%%

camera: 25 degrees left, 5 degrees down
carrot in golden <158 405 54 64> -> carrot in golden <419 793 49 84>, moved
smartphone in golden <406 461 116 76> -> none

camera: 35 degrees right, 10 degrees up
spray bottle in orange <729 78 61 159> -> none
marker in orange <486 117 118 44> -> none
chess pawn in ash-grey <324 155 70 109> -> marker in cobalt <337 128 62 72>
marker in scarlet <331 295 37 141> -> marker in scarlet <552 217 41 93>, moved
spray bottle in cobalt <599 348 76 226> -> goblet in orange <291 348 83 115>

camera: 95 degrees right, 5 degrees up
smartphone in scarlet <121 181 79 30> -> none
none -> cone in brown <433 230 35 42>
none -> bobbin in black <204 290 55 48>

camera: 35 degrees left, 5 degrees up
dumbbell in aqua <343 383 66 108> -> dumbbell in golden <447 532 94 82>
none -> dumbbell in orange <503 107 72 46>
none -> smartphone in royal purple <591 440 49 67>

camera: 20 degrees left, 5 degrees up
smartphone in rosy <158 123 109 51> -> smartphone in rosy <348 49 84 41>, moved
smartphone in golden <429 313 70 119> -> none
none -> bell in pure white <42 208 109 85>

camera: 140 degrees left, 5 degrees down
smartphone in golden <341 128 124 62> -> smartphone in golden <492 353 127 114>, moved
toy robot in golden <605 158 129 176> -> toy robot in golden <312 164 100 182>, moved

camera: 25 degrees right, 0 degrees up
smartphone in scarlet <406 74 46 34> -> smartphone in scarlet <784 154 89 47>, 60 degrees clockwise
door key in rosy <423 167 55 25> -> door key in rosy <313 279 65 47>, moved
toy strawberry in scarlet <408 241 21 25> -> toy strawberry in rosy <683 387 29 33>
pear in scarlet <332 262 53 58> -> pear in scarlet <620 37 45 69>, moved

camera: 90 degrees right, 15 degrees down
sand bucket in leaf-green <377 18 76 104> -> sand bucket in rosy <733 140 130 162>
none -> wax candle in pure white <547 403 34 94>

%%

Your objective |
Reproduce all the entries verbatim, leaving nothing out.

Answer section |
camera: 25 degrees left, 5 degrees down
carrot in golden <158 405 54 64> -> carrot in golden <419 793 49 84>, moved
smartphone in golden <406 461 116 76> -> none

camera: 35 degrees right, 10 degrees up
spray bottle in orange <729 78 61 159> -> none
marker in orange <486 117 118 44> -> none
chess pawn in ash-grey <324 155 70 109> -> marker in cobalt <337 128 62 72>
marker in scarlet <331 295 37 141> -> marker in scarlet <552 217 41 93>, moved
spray bottle in cobalt <599 348 76 226> -> goblet in orange <291 348 83 115>

camera: 95 degrees right, 5 degrees up
smartphone in scarlet <121 181 79 30> -> none
none -> cone in brown <433 230 35 42>
none -> bobbin in black <204 290 55 48>

camera: 35 degrees left, 5 degrees up
dumbbell in aqua <343 383 66 108> -> dumbbell in golden <447 532 94 82>
none -> dumbbell in orange <503 107 72 46>
none -> smartphone in royal purple <591 440 49 67>

camera: 20 degrees left, 5 degrees up
smartphone in rosy <158 123 109 51> -> smartphone in rosy <348 49 84 41>, moved
smartphone in golden <429 313 70 119> -> none
none -> bell in pure white <42 208 109 85>

camera: 140 degrees left, 5 degrees down
smartphone in golden <341 128 124 62> -> smartphone in golden <492 353 127 114>, moved
toy robot in golden <605 158 129 176> -> toy robot in golden <312 164 100 182>, moved

camera: 25 degrees right, 0 degrees up
smartphone in scarlet <406 74 46 34> -> smartphone in scarlet <784 154 89 47>, 60 degrees clockwise
door key in rosy <423 167 55 25> -> door key in rosy <313 279 65 47>, moved
toy strawberry in scarlet <408 241 21 25> -> toy strawberry in rosy <683 387 29 33>
pear in scarlet <332 262 53 58> -> pear in scarlet <620 37 45 69>, moved

camera: 90 degrees right, 15 degrees down
sand bucket in leaf-green <377 18 76 104> -> sand bucket in rosy <733 140 130 162>
none -> wax candle in pure white <547 403 34 94>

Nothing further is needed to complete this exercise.